* _Problem description_
For the entries below, say how many lines include the word "rotated" and add nothing else.

* _Dataset records_

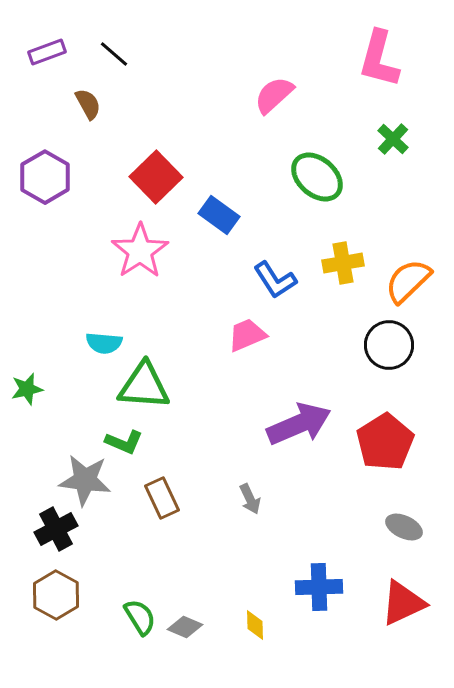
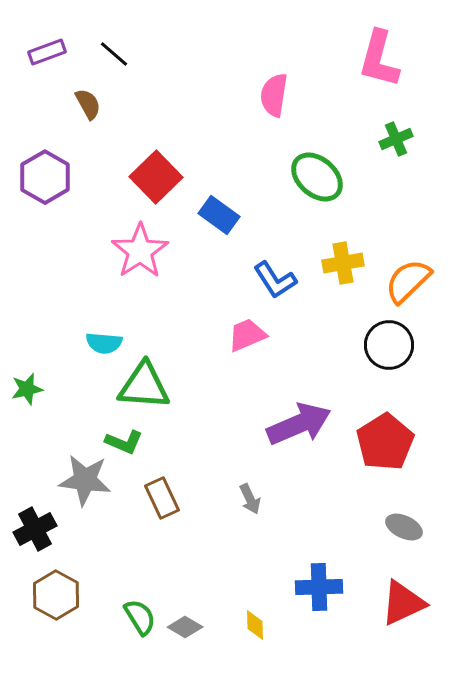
pink semicircle: rotated 39 degrees counterclockwise
green cross: moved 3 px right; rotated 24 degrees clockwise
black cross: moved 21 px left
gray diamond: rotated 8 degrees clockwise
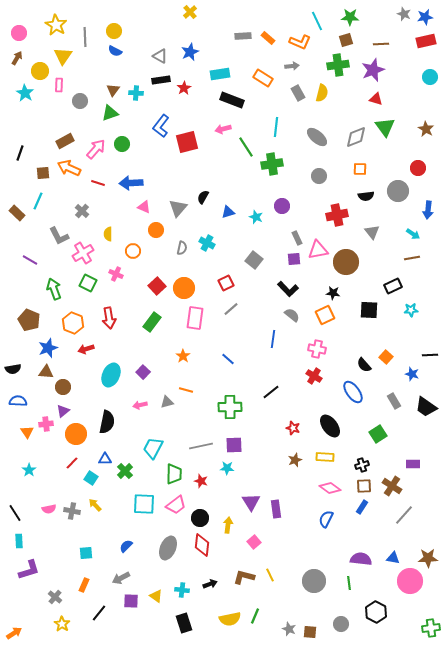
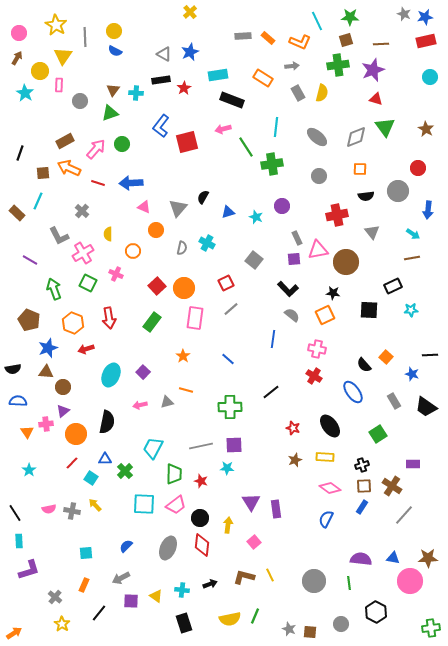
gray triangle at (160, 56): moved 4 px right, 2 px up
cyan rectangle at (220, 74): moved 2 px left, 1 px down
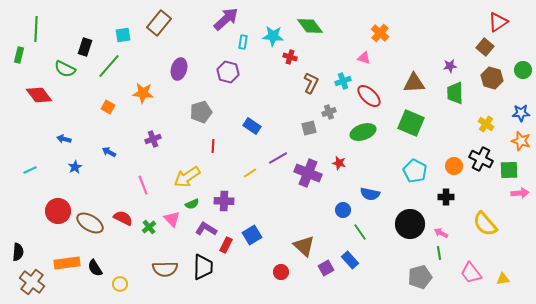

* _Answer space_
3